• What the task requires:
Restate verbatim the span of lines below between the line with "BUTTON pin SIG: D9 -> none" and the line with "BUTTON pin VCC: GND -> 3V3", including those two lines, and only that span.
** Opening Records to use block **
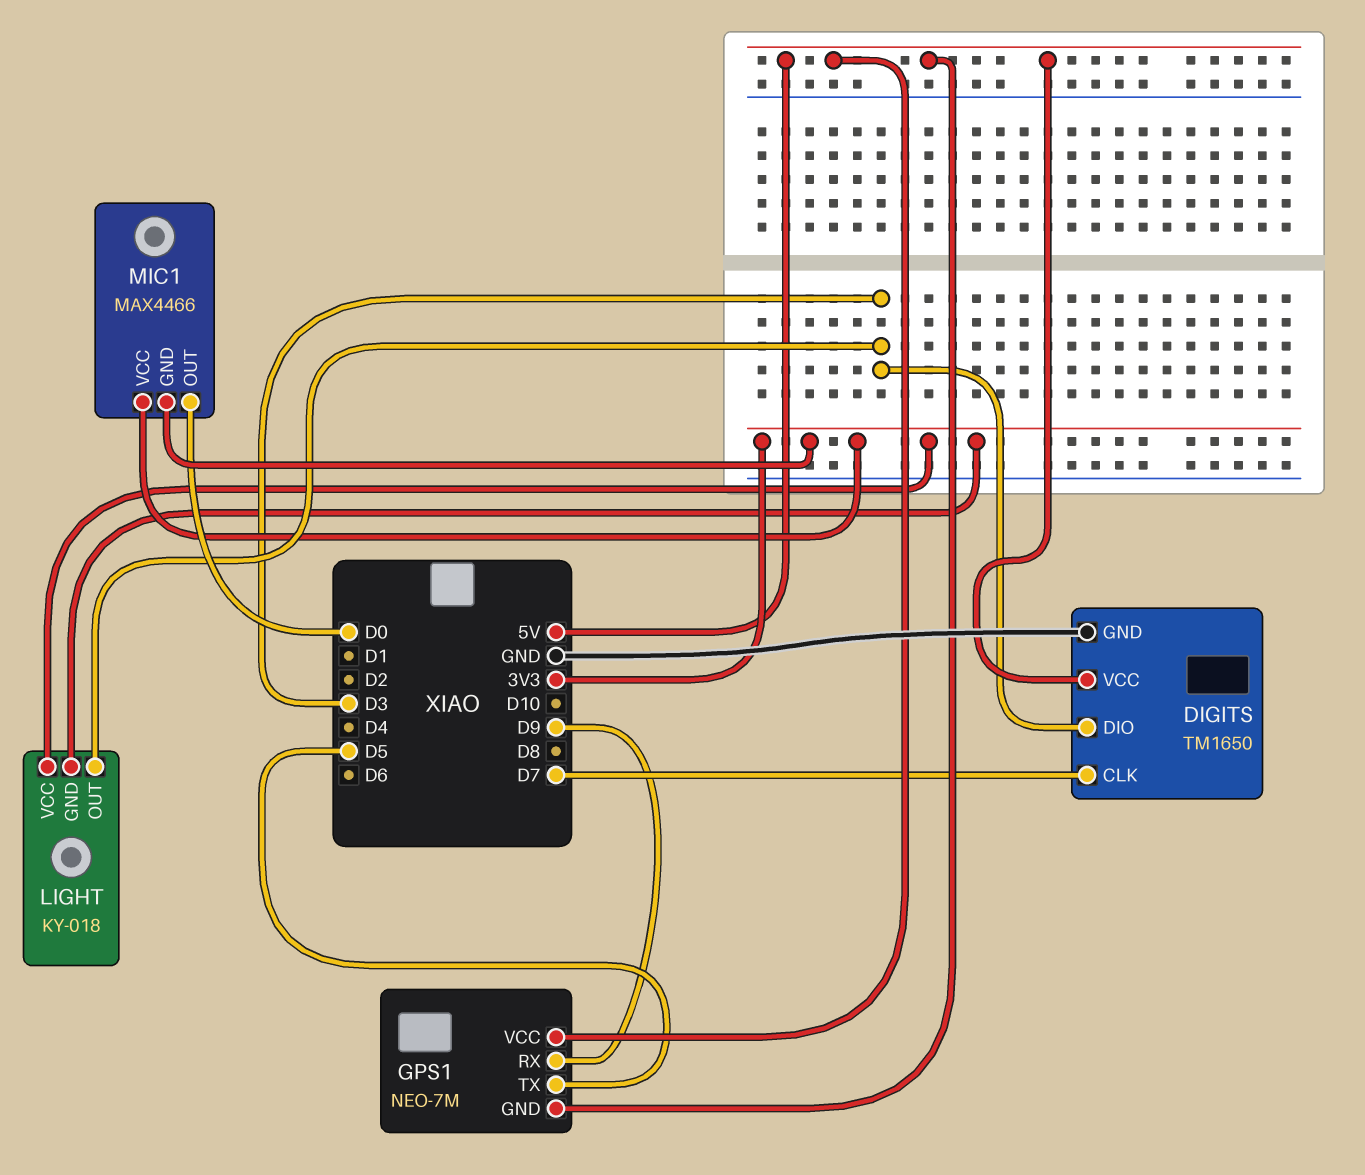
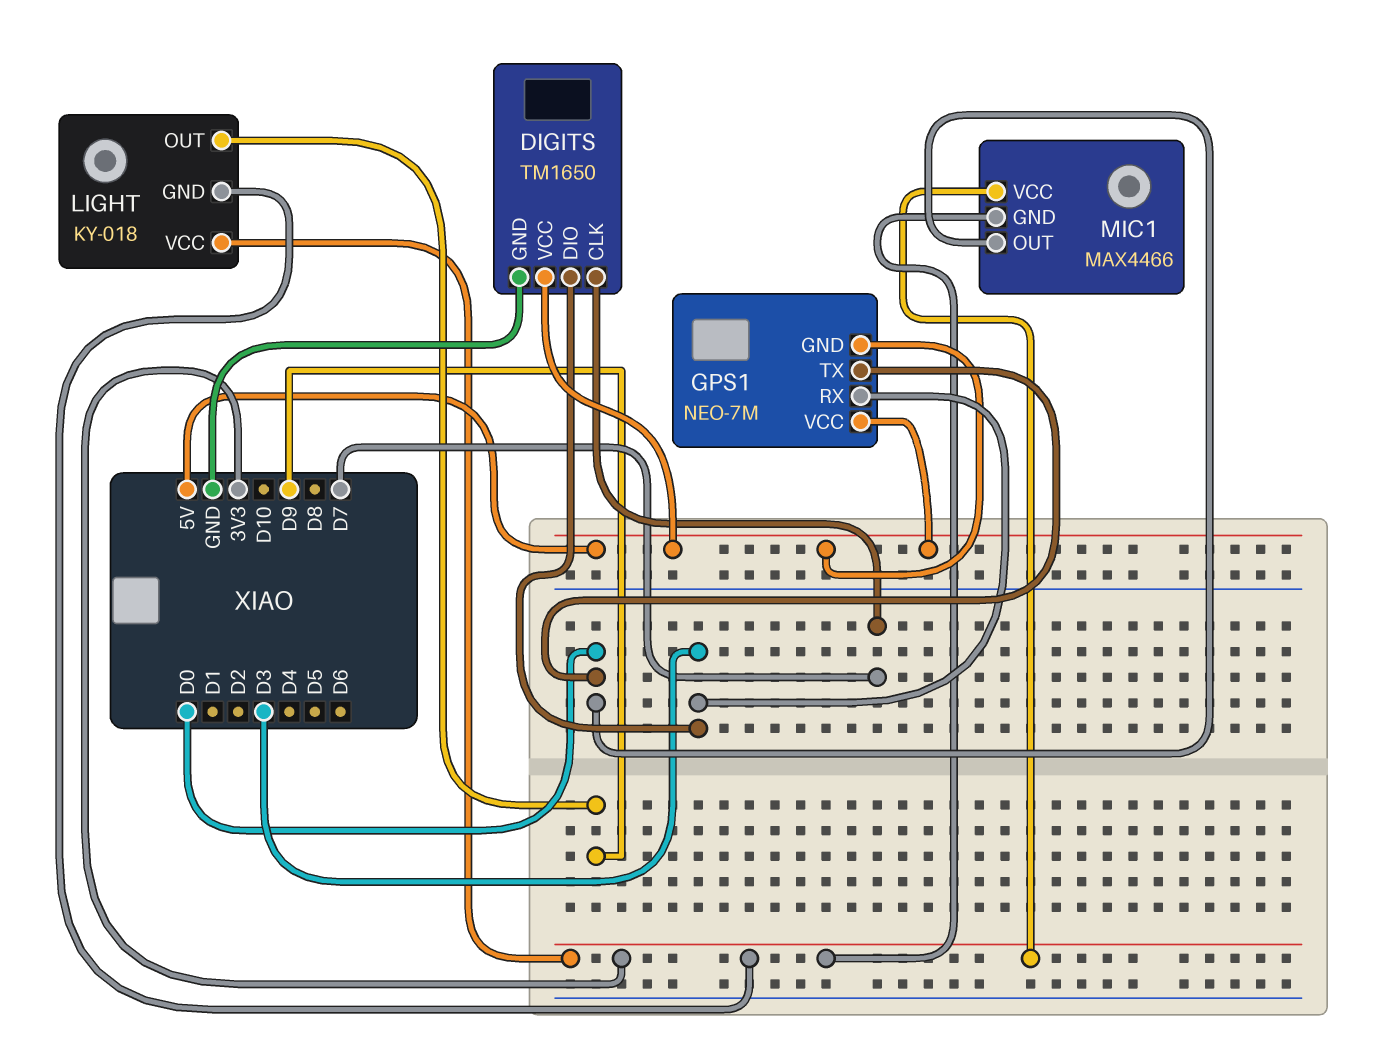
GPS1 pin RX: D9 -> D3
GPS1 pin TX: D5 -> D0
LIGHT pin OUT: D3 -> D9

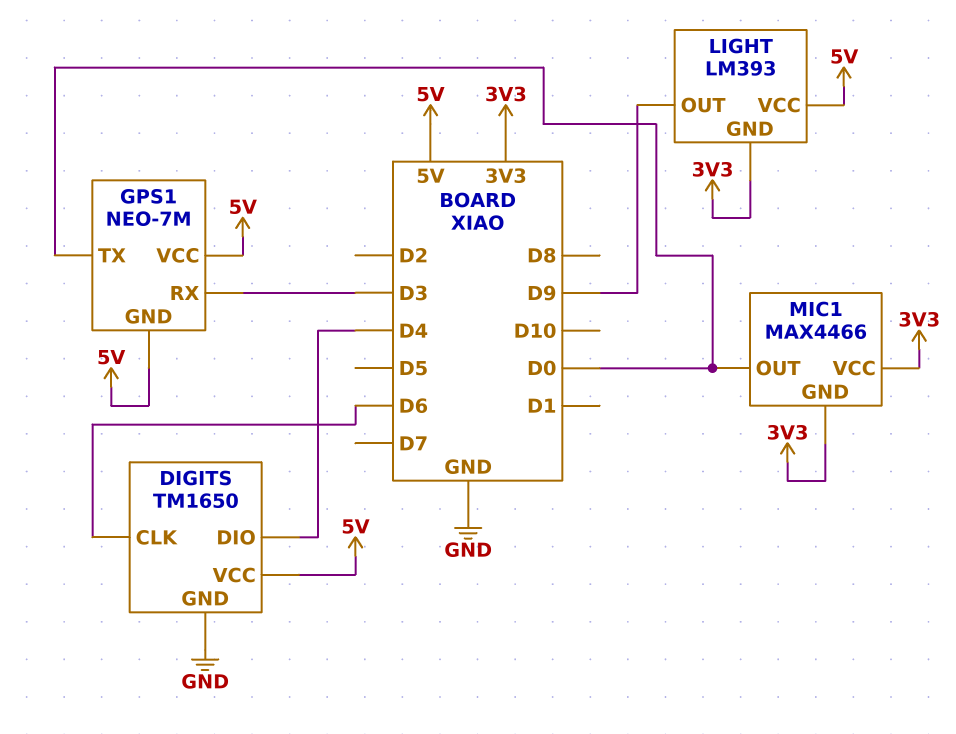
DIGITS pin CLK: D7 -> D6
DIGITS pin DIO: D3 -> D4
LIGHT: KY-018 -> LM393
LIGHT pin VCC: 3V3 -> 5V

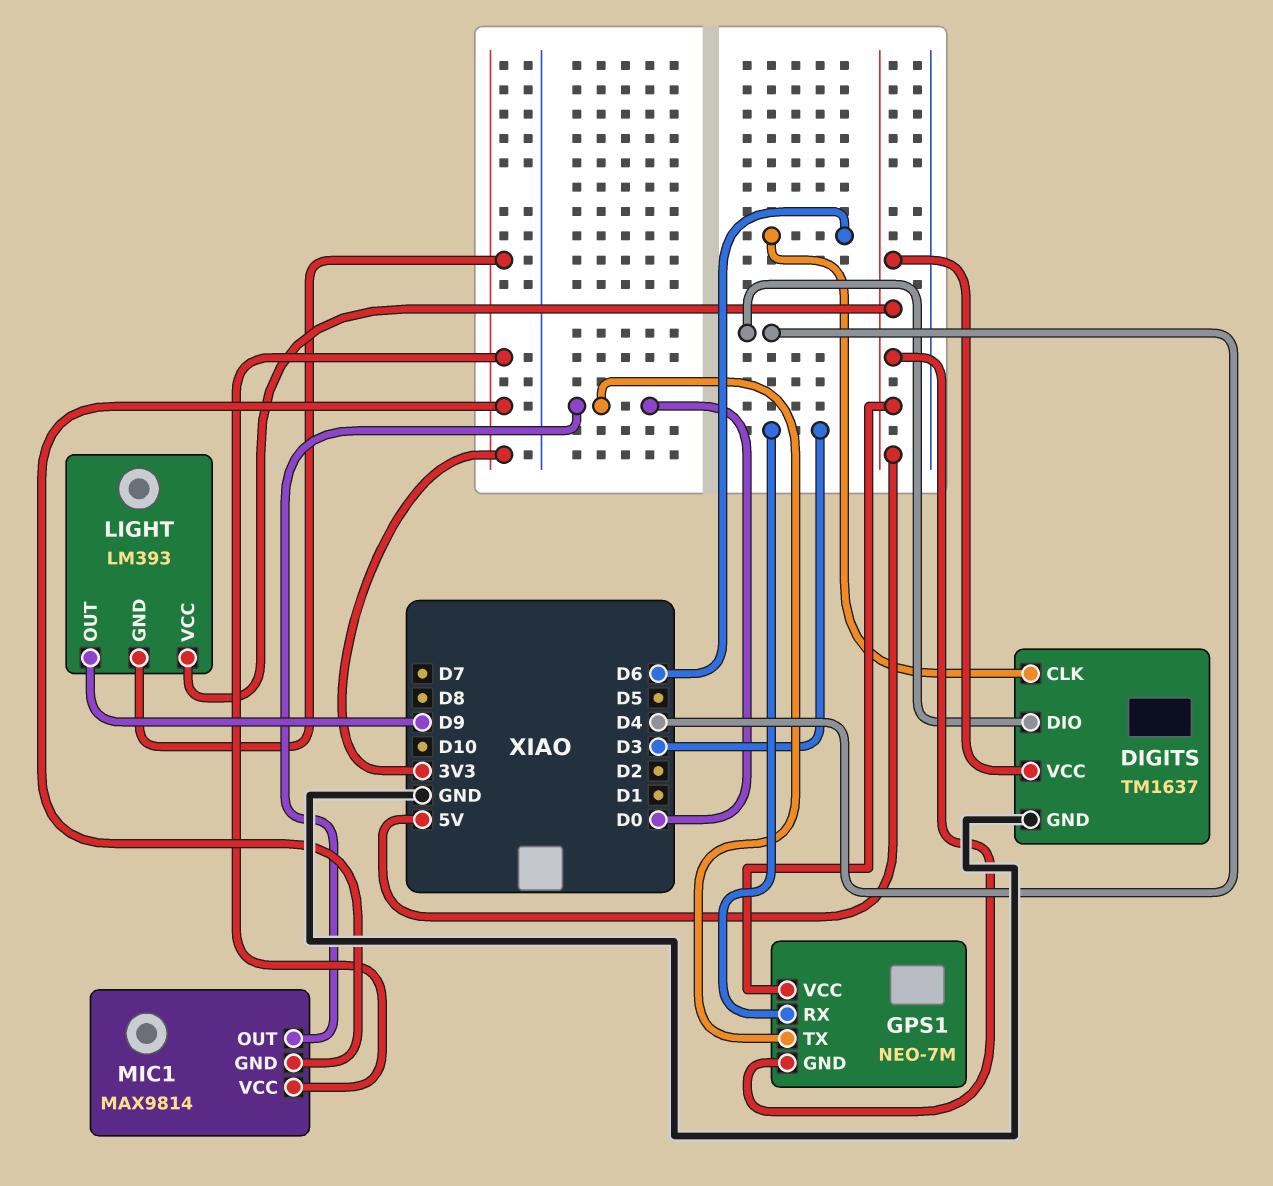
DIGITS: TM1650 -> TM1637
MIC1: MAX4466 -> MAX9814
** Closing Records to use block **
** Opening Records to use block **
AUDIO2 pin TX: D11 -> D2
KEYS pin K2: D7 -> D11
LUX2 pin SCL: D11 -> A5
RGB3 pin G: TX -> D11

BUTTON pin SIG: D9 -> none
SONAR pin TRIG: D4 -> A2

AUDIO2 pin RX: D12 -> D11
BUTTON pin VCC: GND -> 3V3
** Closing Records to use block **
• Solution for this problem:
BUTTON pin SIG: D9 -> none
SONAR pin TRIG: D4 -> A2

AUDIO2 pin RX: D12 -> D11
BUTTON pin VCC: GND -> 3V3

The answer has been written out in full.